## Exercise description:
Look through the entries below, please, and copy every line with the word "brown".

## Given data:
^^^^^^^^^^^^^^^^
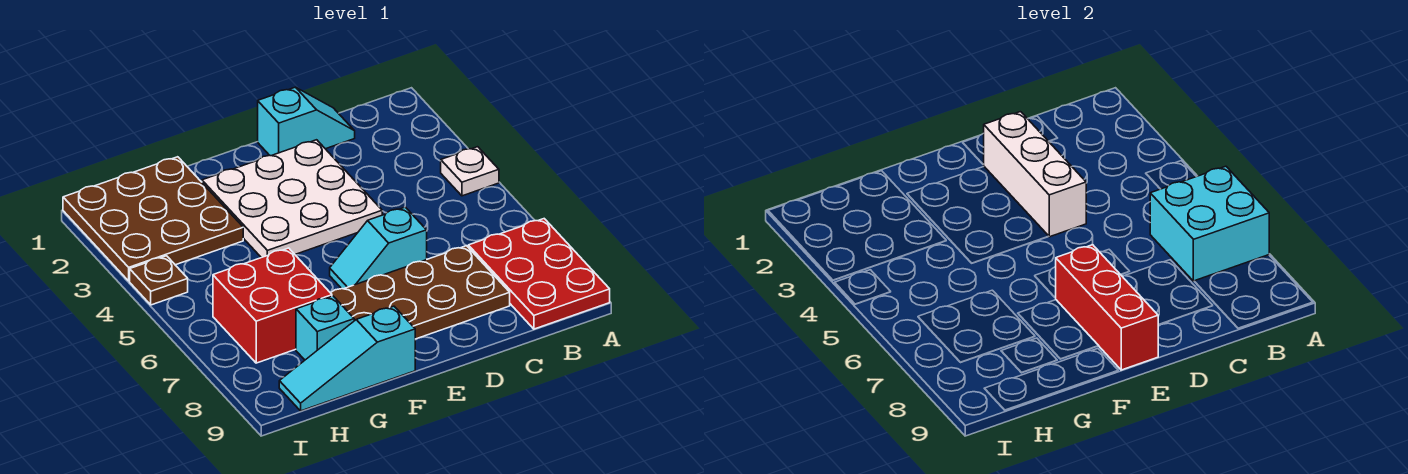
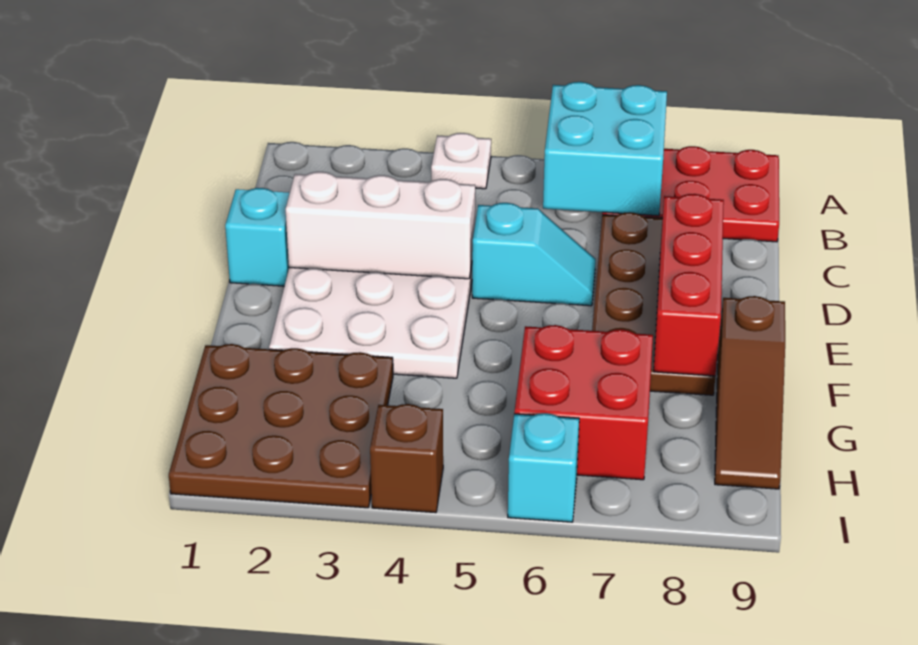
cyan slope D6:E6 level 1 top D -> cyan slope D5:D6 level 1 top 5
red brick E7:E9 level 2 -> red brick D8:F8 level 2
cyan slope F9:H9 level 1 top F -> brown slope F9:H9 level 1 top F
cyan brick G8 level 1 -> cyan brick I6 level 1
brown plate I4 level 1 -> brown brick I4 level 1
^^^^^^^^^^^^^^^^
## The answer:
cyan slope F9:H9 level 1 top F -> brown slope F9:H9 level 1 top F
brown plate I4 level 1 -> brown brick I4 level 1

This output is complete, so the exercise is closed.